DATA EXTRACT below:

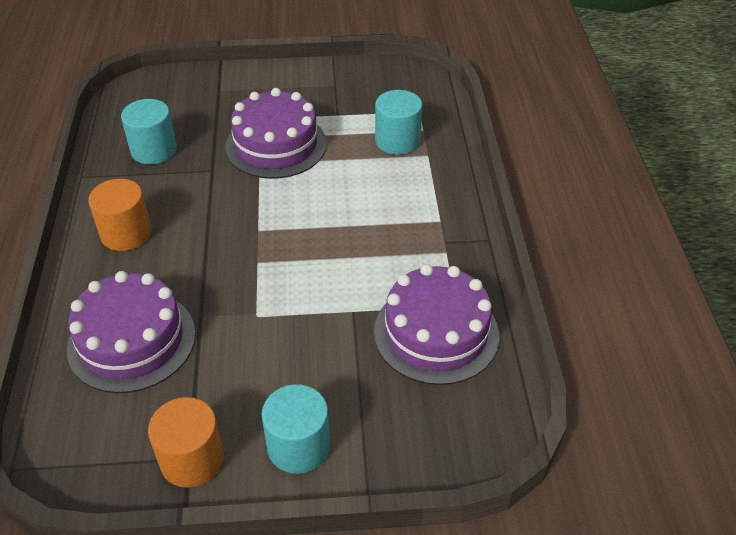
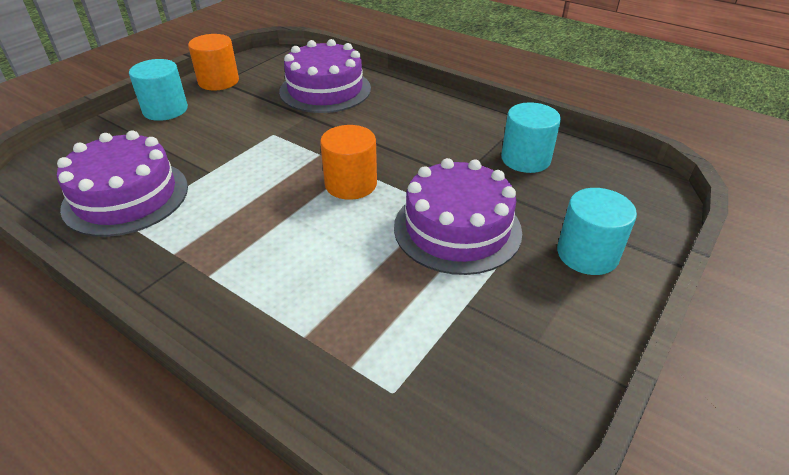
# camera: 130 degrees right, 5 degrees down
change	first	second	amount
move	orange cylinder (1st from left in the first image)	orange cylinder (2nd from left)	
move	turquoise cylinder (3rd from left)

End of DATA EXTRACT.

**ACTION ITEM**
Scan the data above for the word "cylinder". Copy every line in which it is found.

**OUTPUT BELOW**
move	orange cylinder (1st from left in the first image)	orange cylinder (2nd from left)	
move	turquoise cylinder (3rd from left)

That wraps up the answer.